**Problem**.
The entries must be set down again word for word; no pictures belong in the copy.

___ Records supplied ___

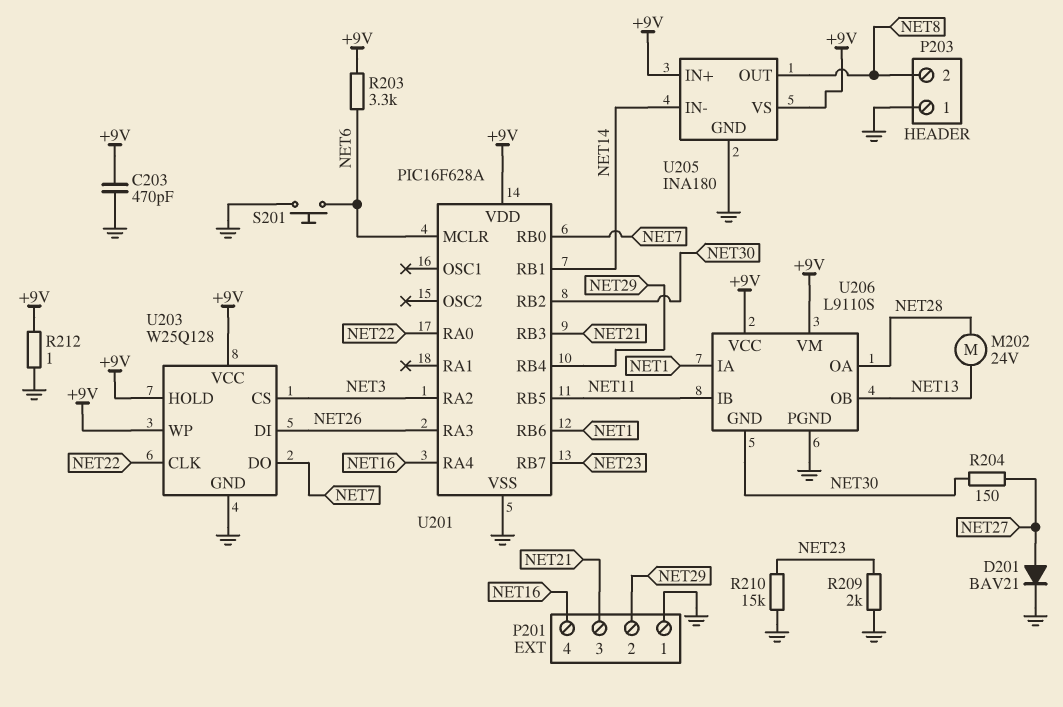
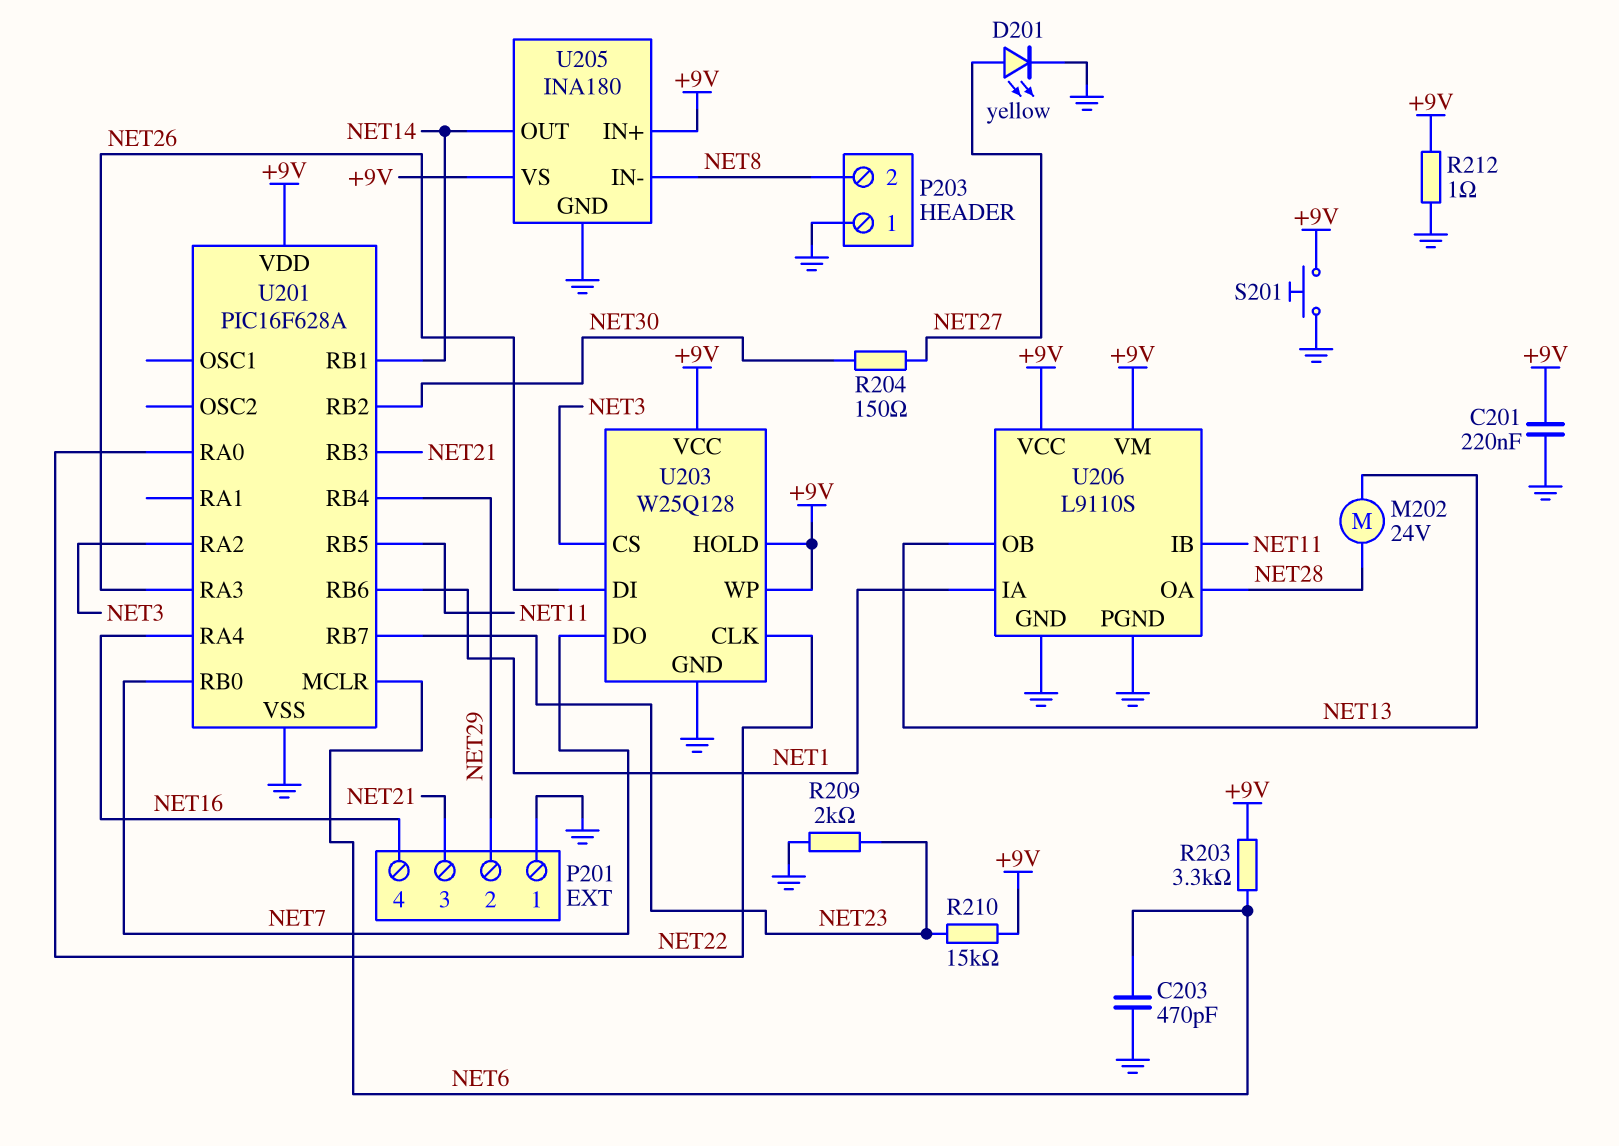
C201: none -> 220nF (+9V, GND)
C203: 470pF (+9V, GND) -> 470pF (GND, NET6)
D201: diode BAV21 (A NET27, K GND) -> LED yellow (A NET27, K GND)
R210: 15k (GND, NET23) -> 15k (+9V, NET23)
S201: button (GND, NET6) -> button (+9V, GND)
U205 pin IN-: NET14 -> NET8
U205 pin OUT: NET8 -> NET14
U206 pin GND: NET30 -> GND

___

**Completed task**.
C201: none -> 220nF (+9V, GND)
C203: 470pF (+9V, GND) -> 470pF (GND, NET6)
D201: diode BAV21 (A NET27, K GND) -> LED yellow (A NET27, K GND)
R210: 15k (GND, NET23) -> 15k (+9V, NET23)
S201: button (GND, NET6) -> button (+9V, GND)
U205 pin IN-: NET14 -> NET8
U205 pin OUT: NET8 -> NET14
U206 pin GND: NET30 -> GND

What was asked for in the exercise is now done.